Items listed in a dataset
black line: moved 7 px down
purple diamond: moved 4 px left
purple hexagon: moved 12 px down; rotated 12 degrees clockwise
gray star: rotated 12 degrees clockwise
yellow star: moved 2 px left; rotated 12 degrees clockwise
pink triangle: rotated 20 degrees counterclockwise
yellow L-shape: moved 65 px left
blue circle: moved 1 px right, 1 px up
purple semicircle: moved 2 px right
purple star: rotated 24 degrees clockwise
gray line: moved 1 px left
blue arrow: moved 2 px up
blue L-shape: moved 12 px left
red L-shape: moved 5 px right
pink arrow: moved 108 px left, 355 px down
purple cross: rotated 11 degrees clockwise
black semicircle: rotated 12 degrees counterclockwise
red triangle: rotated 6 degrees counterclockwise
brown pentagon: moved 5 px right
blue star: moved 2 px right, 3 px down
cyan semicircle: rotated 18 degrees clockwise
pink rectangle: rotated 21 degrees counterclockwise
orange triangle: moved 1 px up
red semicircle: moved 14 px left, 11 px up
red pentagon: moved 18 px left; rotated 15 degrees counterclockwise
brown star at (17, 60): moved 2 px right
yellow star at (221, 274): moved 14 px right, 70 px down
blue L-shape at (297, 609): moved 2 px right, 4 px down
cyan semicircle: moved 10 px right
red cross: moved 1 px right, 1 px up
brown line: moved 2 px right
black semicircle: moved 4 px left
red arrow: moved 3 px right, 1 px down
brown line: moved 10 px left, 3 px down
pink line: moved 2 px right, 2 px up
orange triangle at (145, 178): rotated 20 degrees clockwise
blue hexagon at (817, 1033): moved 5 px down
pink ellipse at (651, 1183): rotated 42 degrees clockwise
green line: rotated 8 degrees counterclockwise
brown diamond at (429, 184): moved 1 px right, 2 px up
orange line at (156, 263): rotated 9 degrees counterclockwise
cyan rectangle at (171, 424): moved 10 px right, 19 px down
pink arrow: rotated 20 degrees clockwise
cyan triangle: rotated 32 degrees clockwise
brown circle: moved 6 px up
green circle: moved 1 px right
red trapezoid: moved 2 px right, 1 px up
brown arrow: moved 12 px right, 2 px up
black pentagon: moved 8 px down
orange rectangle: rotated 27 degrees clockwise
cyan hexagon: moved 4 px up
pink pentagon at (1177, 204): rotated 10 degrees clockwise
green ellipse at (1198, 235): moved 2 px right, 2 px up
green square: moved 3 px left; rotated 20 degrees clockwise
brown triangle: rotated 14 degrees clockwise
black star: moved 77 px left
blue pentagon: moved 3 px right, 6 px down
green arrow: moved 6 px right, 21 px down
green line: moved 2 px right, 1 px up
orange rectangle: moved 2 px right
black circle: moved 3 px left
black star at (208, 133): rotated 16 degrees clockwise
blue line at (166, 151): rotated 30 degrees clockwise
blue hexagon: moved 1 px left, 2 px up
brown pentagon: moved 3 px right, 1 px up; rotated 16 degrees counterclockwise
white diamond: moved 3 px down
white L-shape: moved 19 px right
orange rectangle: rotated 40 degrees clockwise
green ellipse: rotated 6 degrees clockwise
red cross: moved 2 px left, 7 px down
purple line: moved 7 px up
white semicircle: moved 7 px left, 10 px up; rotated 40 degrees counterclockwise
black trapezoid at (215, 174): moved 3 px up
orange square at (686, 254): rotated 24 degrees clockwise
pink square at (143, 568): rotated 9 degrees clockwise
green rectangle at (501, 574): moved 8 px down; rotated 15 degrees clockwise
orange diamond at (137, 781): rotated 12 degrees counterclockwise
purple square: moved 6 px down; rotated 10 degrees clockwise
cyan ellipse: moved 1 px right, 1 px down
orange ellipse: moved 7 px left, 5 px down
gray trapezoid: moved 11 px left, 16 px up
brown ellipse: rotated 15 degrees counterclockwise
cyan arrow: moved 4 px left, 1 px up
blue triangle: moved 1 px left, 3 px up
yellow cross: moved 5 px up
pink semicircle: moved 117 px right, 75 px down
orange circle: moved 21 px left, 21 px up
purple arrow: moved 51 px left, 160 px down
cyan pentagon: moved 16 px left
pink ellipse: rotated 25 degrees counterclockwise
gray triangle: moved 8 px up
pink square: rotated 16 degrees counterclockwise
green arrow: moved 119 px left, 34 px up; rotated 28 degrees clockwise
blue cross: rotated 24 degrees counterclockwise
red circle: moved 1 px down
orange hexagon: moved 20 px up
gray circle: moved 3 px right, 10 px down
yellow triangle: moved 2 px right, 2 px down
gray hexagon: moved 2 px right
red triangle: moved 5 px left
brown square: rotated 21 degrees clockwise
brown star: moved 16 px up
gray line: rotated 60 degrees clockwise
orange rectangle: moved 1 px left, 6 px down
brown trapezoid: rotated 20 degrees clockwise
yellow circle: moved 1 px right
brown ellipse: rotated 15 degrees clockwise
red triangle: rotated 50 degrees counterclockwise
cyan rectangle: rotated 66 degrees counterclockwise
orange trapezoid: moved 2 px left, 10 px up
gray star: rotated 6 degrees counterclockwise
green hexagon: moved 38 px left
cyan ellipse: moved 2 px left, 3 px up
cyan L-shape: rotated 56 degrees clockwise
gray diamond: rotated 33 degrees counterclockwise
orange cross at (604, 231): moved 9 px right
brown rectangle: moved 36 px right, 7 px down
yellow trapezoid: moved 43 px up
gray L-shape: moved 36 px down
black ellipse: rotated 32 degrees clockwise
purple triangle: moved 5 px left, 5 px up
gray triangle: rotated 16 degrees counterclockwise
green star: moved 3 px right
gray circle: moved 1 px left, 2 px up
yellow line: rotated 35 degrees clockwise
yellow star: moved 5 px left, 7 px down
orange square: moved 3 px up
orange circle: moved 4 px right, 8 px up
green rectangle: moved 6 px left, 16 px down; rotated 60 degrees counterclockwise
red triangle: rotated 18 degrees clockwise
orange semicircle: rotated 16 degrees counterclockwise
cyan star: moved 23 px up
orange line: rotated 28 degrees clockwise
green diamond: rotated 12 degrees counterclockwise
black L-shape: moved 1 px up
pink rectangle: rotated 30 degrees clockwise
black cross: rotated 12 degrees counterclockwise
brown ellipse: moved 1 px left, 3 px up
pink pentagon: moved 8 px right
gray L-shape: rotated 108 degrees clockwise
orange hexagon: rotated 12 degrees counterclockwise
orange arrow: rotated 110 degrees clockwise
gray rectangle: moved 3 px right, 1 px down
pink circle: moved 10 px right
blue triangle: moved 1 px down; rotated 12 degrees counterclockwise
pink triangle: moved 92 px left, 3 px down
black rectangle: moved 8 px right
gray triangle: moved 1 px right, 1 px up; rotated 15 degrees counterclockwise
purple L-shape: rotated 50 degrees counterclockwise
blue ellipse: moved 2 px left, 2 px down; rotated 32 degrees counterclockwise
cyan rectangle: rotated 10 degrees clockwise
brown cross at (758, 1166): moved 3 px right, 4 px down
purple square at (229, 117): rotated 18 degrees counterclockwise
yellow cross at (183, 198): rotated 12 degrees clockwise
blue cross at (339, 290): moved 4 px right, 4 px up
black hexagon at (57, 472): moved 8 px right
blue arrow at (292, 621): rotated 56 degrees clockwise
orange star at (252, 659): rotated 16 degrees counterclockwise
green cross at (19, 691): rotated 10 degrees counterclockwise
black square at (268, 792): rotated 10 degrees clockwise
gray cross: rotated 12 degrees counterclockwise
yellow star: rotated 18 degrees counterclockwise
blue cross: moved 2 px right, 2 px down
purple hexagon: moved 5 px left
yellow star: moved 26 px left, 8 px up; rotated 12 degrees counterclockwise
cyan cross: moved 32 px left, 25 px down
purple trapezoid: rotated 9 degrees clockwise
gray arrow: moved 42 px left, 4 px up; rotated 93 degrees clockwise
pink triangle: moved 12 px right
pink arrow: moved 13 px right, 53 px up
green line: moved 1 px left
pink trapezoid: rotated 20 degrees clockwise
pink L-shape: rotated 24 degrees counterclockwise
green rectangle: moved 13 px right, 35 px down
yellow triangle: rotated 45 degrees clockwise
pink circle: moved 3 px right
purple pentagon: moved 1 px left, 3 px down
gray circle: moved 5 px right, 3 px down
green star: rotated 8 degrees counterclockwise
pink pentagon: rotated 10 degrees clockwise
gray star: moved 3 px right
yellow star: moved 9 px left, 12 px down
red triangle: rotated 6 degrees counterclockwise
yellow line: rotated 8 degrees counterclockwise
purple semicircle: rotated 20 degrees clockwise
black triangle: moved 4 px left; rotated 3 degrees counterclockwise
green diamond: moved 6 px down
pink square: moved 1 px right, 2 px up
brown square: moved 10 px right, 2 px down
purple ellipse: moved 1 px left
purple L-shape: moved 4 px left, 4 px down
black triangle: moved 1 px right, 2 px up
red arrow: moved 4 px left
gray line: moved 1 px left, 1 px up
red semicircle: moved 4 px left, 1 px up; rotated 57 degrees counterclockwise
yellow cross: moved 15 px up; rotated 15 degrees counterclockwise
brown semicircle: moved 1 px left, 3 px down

PROBLEM: Write out exactly the lines between the start of the entries and the line containing "pink line: moved 2 px right, 2 px up", including that line and the first one.

RESPONSE FOR THIS EXERCISE:
black line: moved 7 px down
purple diamond: moved 4 px left
purple hexagon: moved 12 px down; rotated 12 degrees clockwise
gray star: rotated 12 degrees clockwise
yellow star: moved 2 px left; rotated 12 degrees clockwise
pink triangle: rotated 20 degrees counterclockwise
yellow L-shape: moved 65 px left
blue circle: moved 1 px right, 1 px up
purple semicircle: moved 2 px right
purple star: rotated 24 degrees clockwise
gray line: moved 1 px left
blue arrow: moved 2 px up
blue L-shape: moved 12 px left
red L-shape: moved 5 px right
pink arrow: moved 108 px left, 355 px down
purple cross: rotated 11 degrees clockwise
black semicircle: rotated 12 degrees counterclockwise
red triangle: rotated 6 degrees counterclockwise
brown pentagon: moved 5 px right
blue star: moved 2 px right, 3 px down
cyan semicircle: rotated 18 degrees clockwise
pink rectangle: rotated 21 degrees counterclockwise
orange triangle: moved 1 px up
red semicircle: moved 14 px left, 11 px up
red pentagon: moved 18 px left; rotated 15 degrees counterclockwise
brown star at (17, 60): moved 2 px right
yellow star at (221, 274): moved 14 px right, 70 px down
blue L-shape at (297, 609): moved 2 px right, 4 px down
cyan semicircle: moved 10 px right
red cross: moved 1 px right, 1 px up
brown line: moved 2 px right
black semicircle: moved 4 px left
red arrow: moved 3 px right, 1 px down
brown line: moved 10 px left, 3 px down
pink line: moved 2 px right, 2 px up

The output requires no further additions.